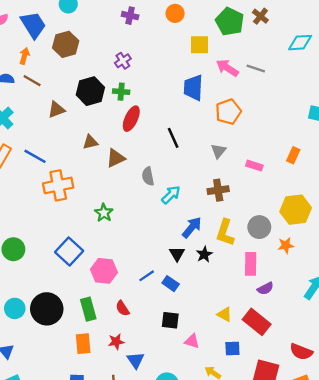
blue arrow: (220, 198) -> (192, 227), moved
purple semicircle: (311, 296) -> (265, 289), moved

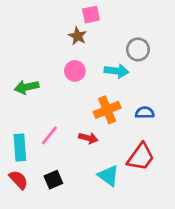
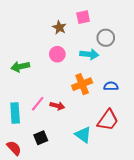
pink square: (91, 15) -> (83, 17), moved
red arrow: (88, 138) -> (57, 106), moved
red semicircle: (18, 180) -> (14, 148), moved

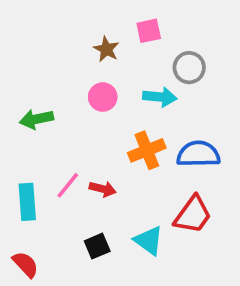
blue semicircle: (111, 86) -> (198, 154), size x1.6
black square: (41, 138) -> (97, 246), moved

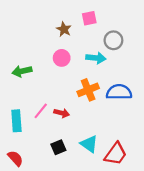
red trapezoid: (193, 215) -> (116, 154), moved

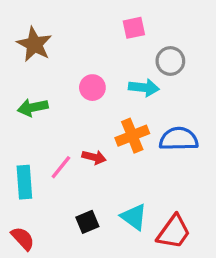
brown star: (64, 29) -> (34, 44), moved, size x1.5
red arrow: (62, 113) -> (94, 157), moved

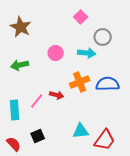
pink square: (134, 28) -> (81, 17), turned -32
cyan triangle: (134, 217) -> (81, 131), turned -42
black square: (87, 222) -> (38, 136), moved

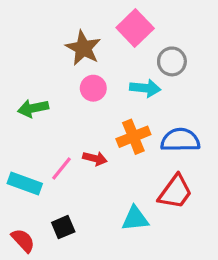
pink square: (81, 17) -> (135, 28), size x1.5
brown star: (21, 27) -> (83, 48), moved
cyan rectangle: (15, 110) -> (25, 184), turned -66
red trapezoid: (105, 140) -> (175, 192), moved

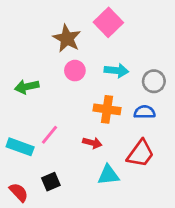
gray circle: (172, 61) -> (154, 81), moved
orange cross: (133, 137) -> (107, 109), turned 30
blue semicircle: (180, 140) -> (144, 112), size x0.7
red arrow: (95, 158) -> (92, 143), moved

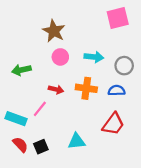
pink square: (108, 22) -> (118, 18), moved, turned 30
red arrow: (92, 143) -> (56, 89), moved
cyan triangle: (108, 175) -> (77, 141), moved
red semicircle: (19, 192) -> (20, 145), moved

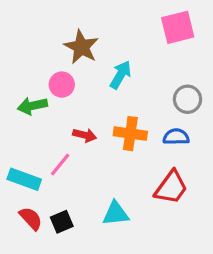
pink circle: (60, 57) -> (62, 85), moved
cyan arrow: (94, 57) -> (121, 75), moved, turned -66

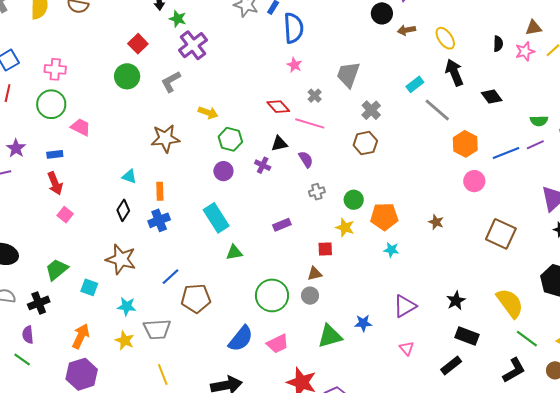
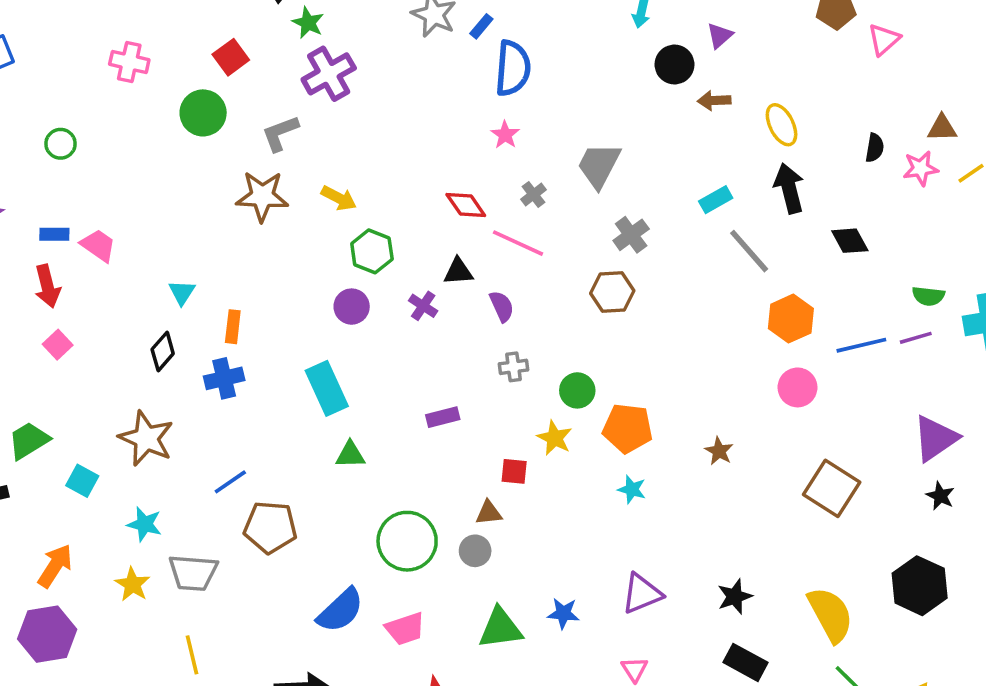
pink cross: (55, 69) -> (129, 62), moved
green circle: (51, 104) -> (61, 144), size x0.6
pink trapezoid: (81, 127) -> (98, 245), moved
brown star: (165, 138) -> (262, 196), moved
cyan triangle: (129, 176) -> (182, 292), turned 35

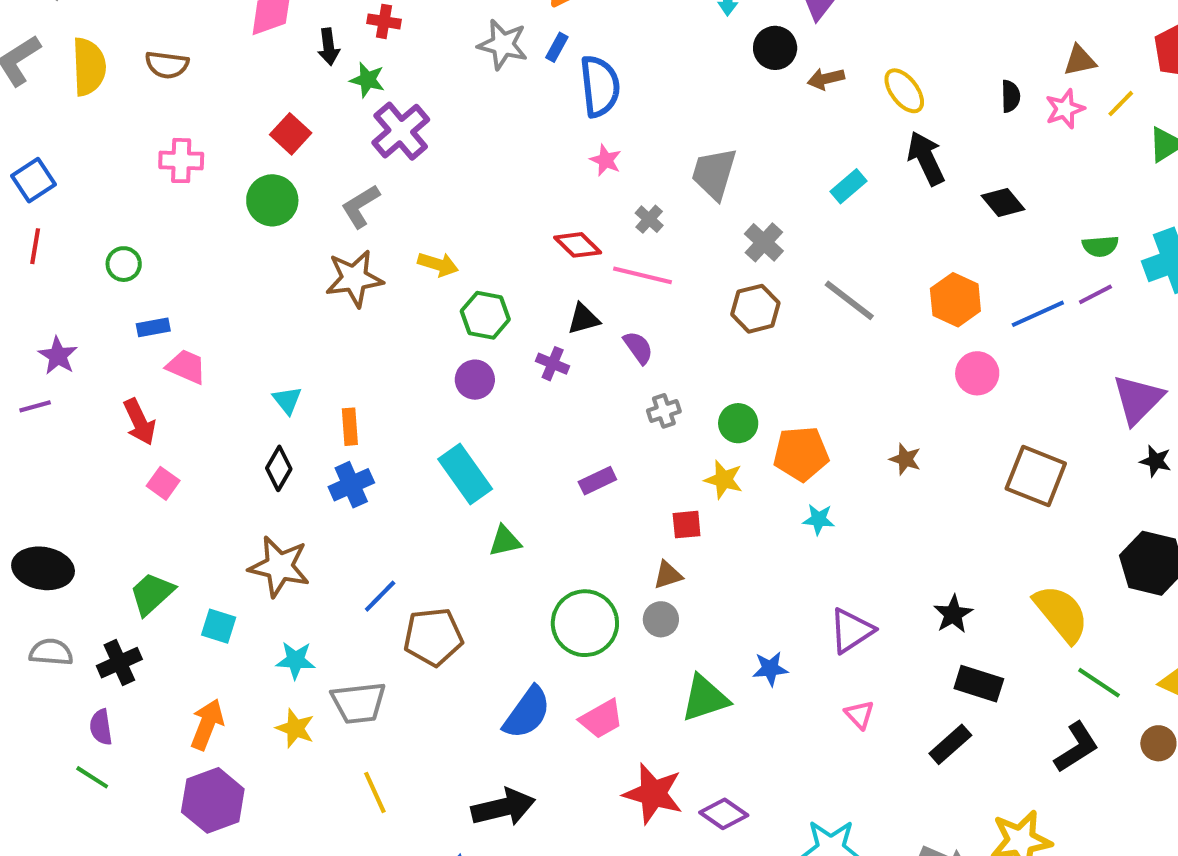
blue rectangle: (54, 234) -> (153, 327), moved
gray line: (749, 251) -> (849, 300), moved

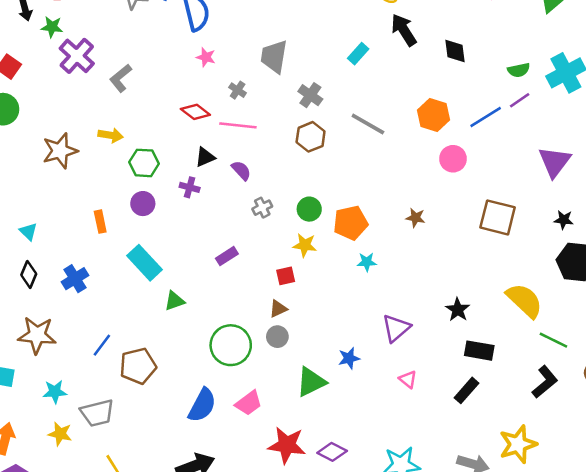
black diamond: (1003, 202) -> (455, 51), turned 40
gray L-shape: (361, 206) -> (121, 78), moved
orange rectangle: (350, 427) -> (100, 222), moved
black star: (1156, 461) -> (564, 220), moved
======
Give back every record above word for word, dropping pictures.

blue arrow: (220, 198) -> (192, 227), moved
purple semicircle: (311, 296) -> (265, 289), moved

pink square: (91, 15) -> (83, 17), moved
red arrow: (88, 138) -> (57, 106), moved
red semicircle: (18, 180) -> (14, 148), moved

blue semicircle: (111, 86) -> (198, 154), size x1.6
black square: (41, 138) -> (97, 246), moved

red trapezoid: (193, 215) -> (116, 154), moved

brown star: (64, 29) -> (34, 44), moved, size x1.5
red arrow: (62, 113) -> (94, 157), moved

pink square: (134, 28) -> (81, 17), turned -32
cyan triangle: (134, 217) -> (81, 131), turned -42
black square: (87, 222) -> (38, 136), moved

pink square: (81, 17) -> (135, 28), size x1.5
brown star: (21, 27) -> (83, 48), moved
cyan rectangle: (15, 110) -> (25, 184), turned -66
red trapezoid: (105, 140) -> (175, 192), moved

gray circle: (172, 61) -> (154, 81), moved
orange cross: (133, 137) -> (107, 109), turned 30
blue semicircle: (180, 140) -> (144, 112), size x0.7
red arrow: (95, 158) -> (92, 143), moved

pink square: (108, 22) -> (118, 18), moved, turned 30
red arrow: (92, 143) -> (56, 89), moved
cyan triangle: (108, 175) -> (77, 141), moved
red semicircle: (19, 192) -> (20, 145), moved

pink circle: (60, 57) -> (62, 85), moved
cyan arrow: (94, 57) -> (121, 75), moved, turned -66

pink cross: (55, 69) -> (129, 62), moved
green circle: (51, 104) -> (61, 144), size x0.6
pink trapezoid: (81, 127) -> (98, 245), moved
brown star: (165, 138) -> (262, 196), moved
cyan triangle: (129, 176) -> (182, 292), turned 35

blue rectangle: (54, 234) -> (153, 327), moved
gray line: (749, 251) -> (849, 300), moved

black diamond: (1003, 202) -> (455, 51), turned 40
gray L-shape: (361, 206) -> (121, 78), moved
orange rectangle: (350, 427) -> (100, 222), moved
black star: (1156, 461) -> (564, 220), moved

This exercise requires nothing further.